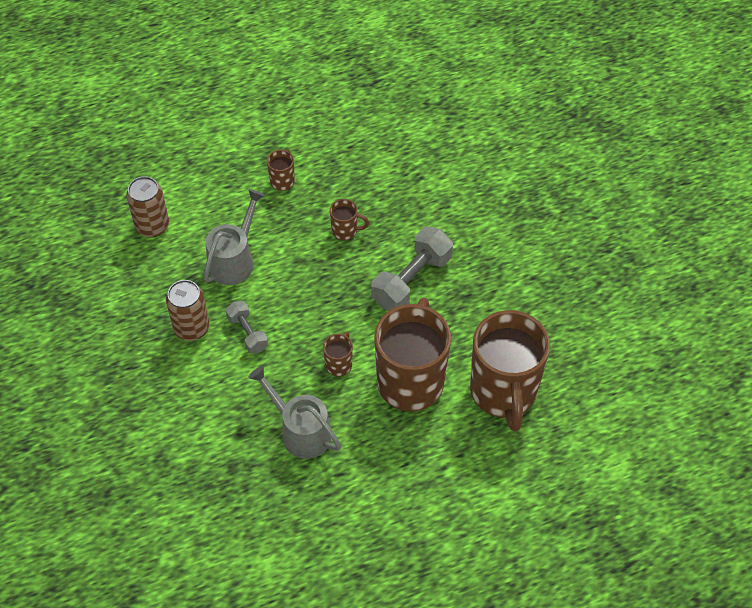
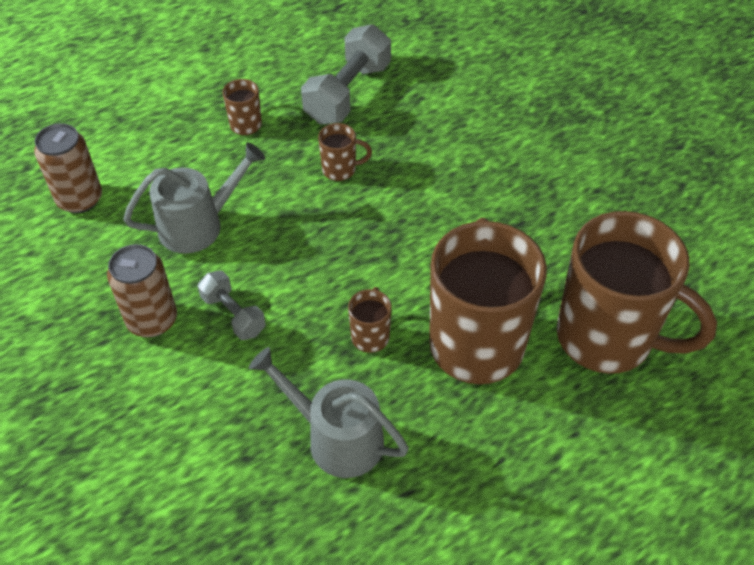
camera: 10 degrees left, 5 degrees down
(234, 260) = (198, 225): grey watering can -> grey watering can turned 45 degrees clockwise
(411, 280) = (442, 216): grey dumbbell -> grey dumbbell (348, 93)
(503, 392) = (608, 338): brown mug -> brown mug turned 45 degrees counterclockwise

───

**Problem to solve**
From the first line to the last, transcribe the listing exactly; skip the pictures.

**Your response**
camera: 10 degrees left, 5 degrees down
(234, 260) = (198, 225): grey watering can -> grey watering can turned 45 degrees clockwise
(411, 280) = (442, 216): grey dumbbell -> grey dumbbell (348, 93)
(503, 392) = (608, 338): brown mug -> brown mug turned 45 degrees counterclockwise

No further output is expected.